Print the items below word for word, from the start of the items through the line containing "0: (108, 316)", leaving the pictures out of your answer.

----- AVAILABLE RECORDS -----

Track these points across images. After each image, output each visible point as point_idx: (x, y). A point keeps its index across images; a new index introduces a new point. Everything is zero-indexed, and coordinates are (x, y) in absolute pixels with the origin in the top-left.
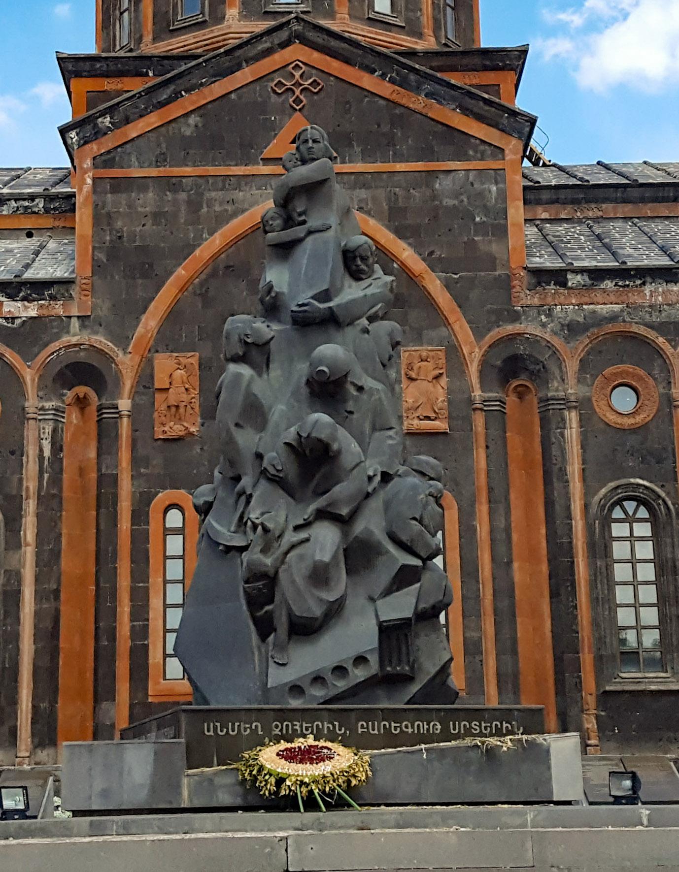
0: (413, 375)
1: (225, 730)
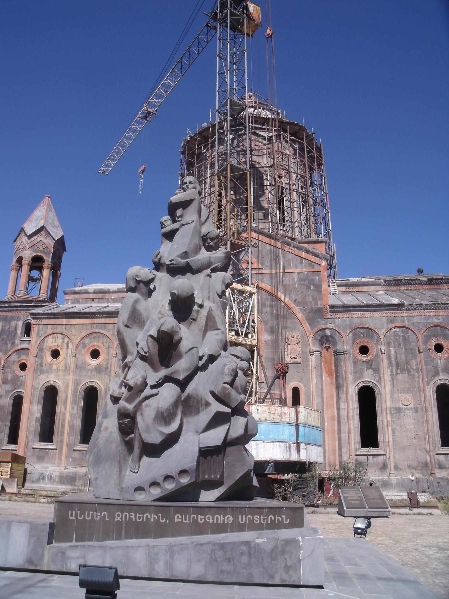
1: (83, 516)
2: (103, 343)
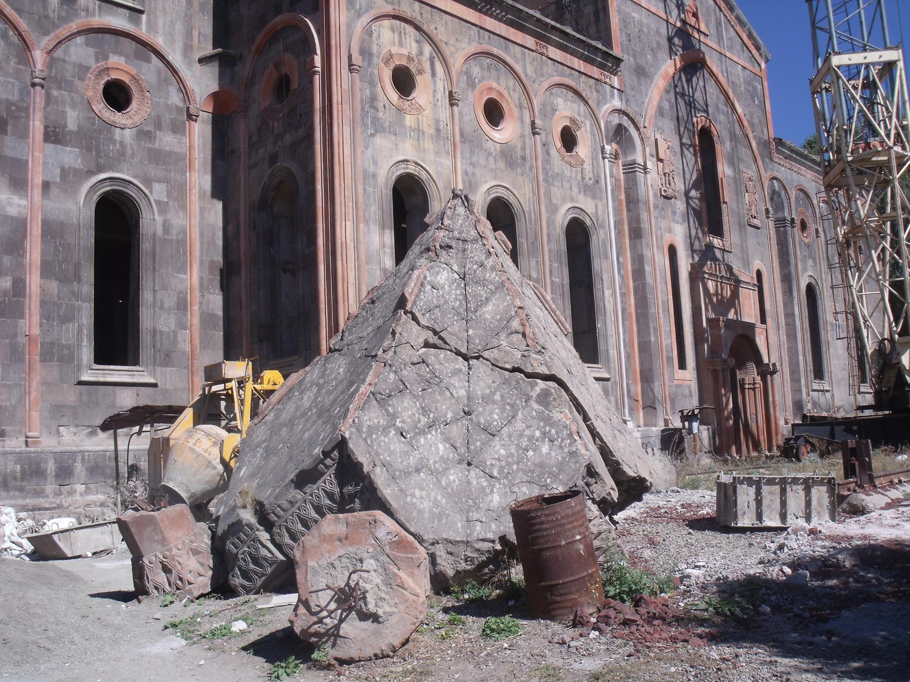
2: (507, 88)
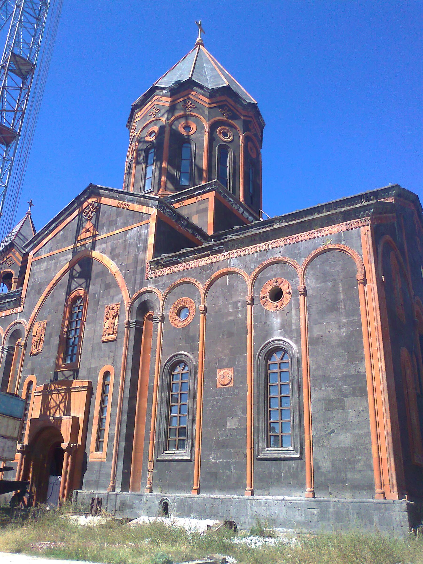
0: (108, 316)
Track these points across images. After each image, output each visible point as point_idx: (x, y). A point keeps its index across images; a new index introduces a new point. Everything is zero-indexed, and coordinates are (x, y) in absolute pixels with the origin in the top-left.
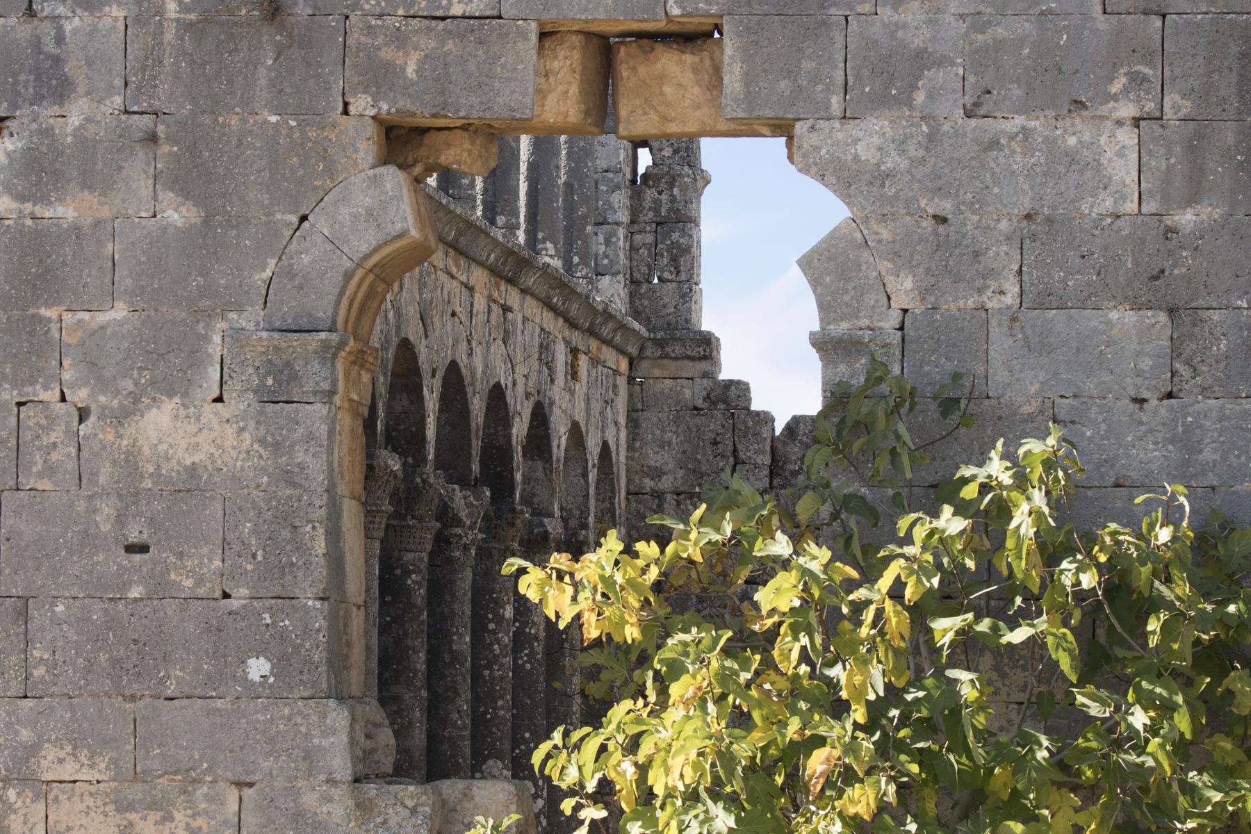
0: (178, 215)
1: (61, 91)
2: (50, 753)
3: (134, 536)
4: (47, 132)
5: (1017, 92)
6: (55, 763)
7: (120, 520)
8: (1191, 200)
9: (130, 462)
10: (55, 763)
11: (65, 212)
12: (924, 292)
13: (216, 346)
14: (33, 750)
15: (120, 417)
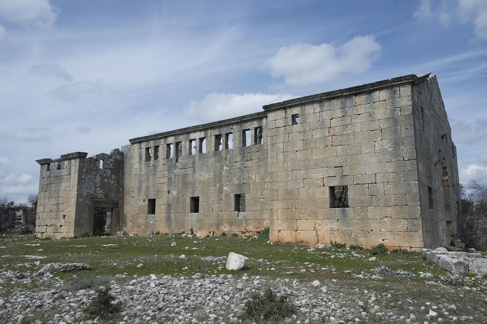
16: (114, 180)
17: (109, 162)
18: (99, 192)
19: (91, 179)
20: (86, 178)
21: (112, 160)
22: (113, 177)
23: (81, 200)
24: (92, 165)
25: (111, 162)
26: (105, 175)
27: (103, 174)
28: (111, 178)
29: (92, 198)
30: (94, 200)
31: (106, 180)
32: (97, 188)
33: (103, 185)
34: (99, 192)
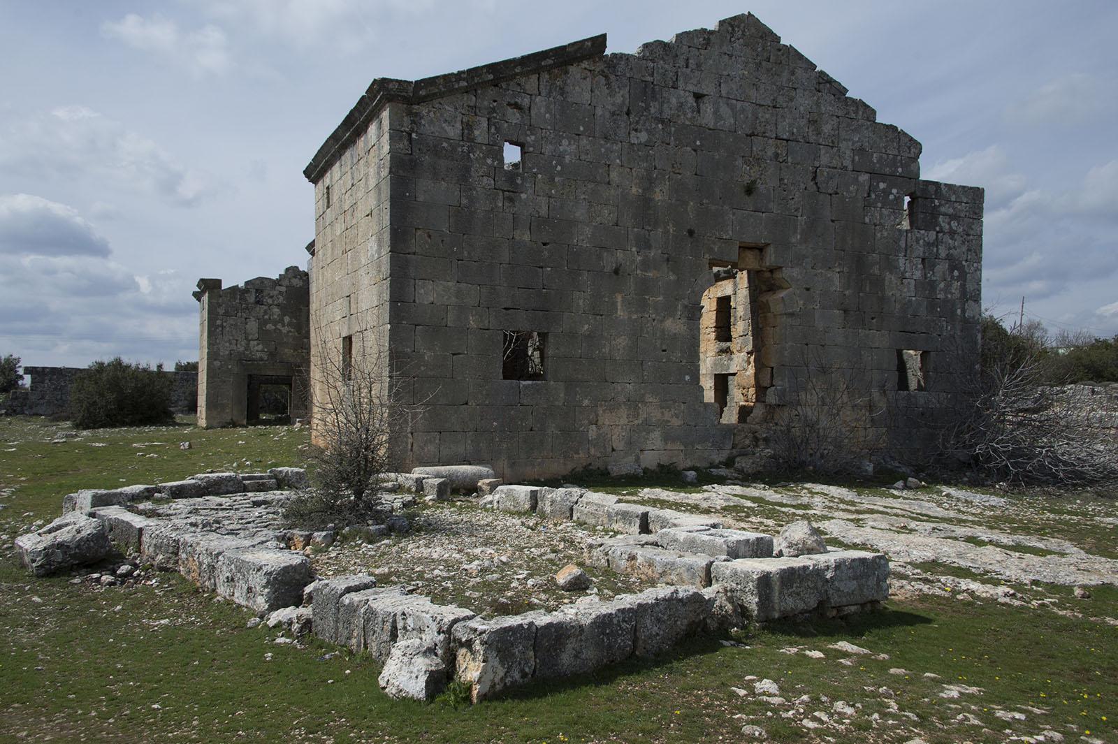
0: (672, 277)
1: (649, 247)
2: (647, 396)
3: (664, 348)
4: (647, 256)
5: (820, 264)
6: (649, 398)
7: (661, 345)
8: (848, 289)
9: (663, 331)
10: (649, 398)
11: (650, 274)
12: (804, 304)
13: (679, 307)
14: (644, 395)
15: (662, 321)
16: (289, 324)
17: (275, 293)
18: (256, 348)
19: (236, 325)
20: (225, 324)
21: (283, 289)
22: (287, 319)
23: (217, 363)
24: (238, 301)
25: (281, 293)
26: (266, 317)
27: (263, 316)
28: (282, 321)
29: (241, 360)
30: (243, 360)
31: (270, 327)
32: (251, 342)
33: (263, 335)
34: (256, 348)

-----

SOLUTION:
Track these points across images. After each image, output each visible point as point_idx: (x, y). A point keeps its index across images; a new index introduces a new point. Everything is zero-indexed, and coordinates are (x, y) in absolute pixels with the origin in the top-left.
0: (413, 375)
1: (225, 730)
1: (83, 516)
2: (103, 343)
2: (507, 88)
0: (108, 316)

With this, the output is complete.